#### [Activity]
Without adding or dropping anything, copy the entries below.

#### [Data provided]
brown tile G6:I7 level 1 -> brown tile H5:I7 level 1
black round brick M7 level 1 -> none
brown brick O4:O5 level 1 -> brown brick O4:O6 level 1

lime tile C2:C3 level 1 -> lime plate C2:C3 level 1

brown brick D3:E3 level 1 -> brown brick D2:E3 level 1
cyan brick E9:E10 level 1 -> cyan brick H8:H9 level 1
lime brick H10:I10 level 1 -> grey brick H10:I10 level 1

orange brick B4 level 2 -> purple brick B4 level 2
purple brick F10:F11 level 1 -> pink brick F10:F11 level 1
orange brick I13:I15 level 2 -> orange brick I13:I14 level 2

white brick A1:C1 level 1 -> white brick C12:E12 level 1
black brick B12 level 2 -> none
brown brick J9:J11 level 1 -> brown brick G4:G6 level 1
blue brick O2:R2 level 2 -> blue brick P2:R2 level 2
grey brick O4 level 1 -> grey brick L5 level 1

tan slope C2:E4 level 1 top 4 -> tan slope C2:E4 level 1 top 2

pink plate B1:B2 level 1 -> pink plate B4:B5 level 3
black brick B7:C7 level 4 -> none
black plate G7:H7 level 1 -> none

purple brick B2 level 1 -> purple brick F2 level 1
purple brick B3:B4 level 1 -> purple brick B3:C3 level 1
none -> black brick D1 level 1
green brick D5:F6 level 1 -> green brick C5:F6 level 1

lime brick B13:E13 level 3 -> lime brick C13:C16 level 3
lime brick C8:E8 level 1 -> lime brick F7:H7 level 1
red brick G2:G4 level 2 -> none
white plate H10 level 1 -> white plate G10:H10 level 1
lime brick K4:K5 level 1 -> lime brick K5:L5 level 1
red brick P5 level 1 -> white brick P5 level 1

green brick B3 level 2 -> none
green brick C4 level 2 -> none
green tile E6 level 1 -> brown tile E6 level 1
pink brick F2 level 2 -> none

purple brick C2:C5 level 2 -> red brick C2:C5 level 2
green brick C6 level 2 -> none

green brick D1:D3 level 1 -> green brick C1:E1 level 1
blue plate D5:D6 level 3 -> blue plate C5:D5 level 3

#### [Completed task]
brown tile G6:I7 level 1 -> brown tile H5:I7 level 1
black round brick M7 level 1 -> none
brown brick O4:O5 level 1 -> brown brick O4:O6 level 1

lime tile C2:C3 level 1 -> lime plate C2:C3 level 1

brown brick D3:E3 level 1 -> brown brick D2:E3 level 1
cyan brick E9:E10 level 1 -> cyan brick H8:H9 level 1
lime brick H10:I10 level 1 -> grey brick H10:I10 level 1

orange brick B4 level 2 -> purple brick B4 level 2
purple brick F10:F11 level 1 -> pink brick F10:F11 level 1
orange brick I13:I15 level 2 -> orange brick I13:I14 level 2

white brick A1:C1 level 1 -> white brick C12:E12 level 1
black brick B12 level 2 -> none
brown brick J9:J11 level 1 -> brown brick G4:G6 level 1
blue brick O2:R2 level 2 -> blue brick P2:R2 level 2
grey brick O4 level 1 -> grey brick L5 level 1

tan slope C2:E4 level 1 top 4 -> tan slope C2:E4 level 1 top 2

pink plate B1:B2 level 1 -> pink plate B4:B5 level 3
black brick B7:C7 level 4 -> none
black plate G7:H7 level 1 -> none

purple brick B2 level 1 -> purple brick F2 level 1
purple brick B3:B4 level 1 -> purple brick B3:C3 level 1
none -> black brick D1 level 1
green brick D5:F6 level 1 -> green brick C5:F6 level 1

lime brick B13:E13 level 3 -> lime brick C13:C16 level 3
lime brick C8:E8 level 1 -> lime brick F7:H7 level 1
red brick G2:G4 level 2 -> none
white plate H10 level 1 -> white plate G10:H10 level 1
lime brick K4:K5 level 1 -> lime brick K5:L5 level 1
red brick P5 level 1 -> white brick P5 level 1

green brick B3 level 2 -> none
green brick C4 level 2 -> none
green tile E6 level 1 -> brown tile E6 level 1
pink brick F2 level 2 -> none

purple brick C2:C5 level 2 -> red brick C2:C5 level 2
green brick C6 level 2 -> none

green brick D1:D3 level 1 -> green brick C1:E1 level 1
blue plate D5:D6 level 3 -> blue plate C5:D5 level 3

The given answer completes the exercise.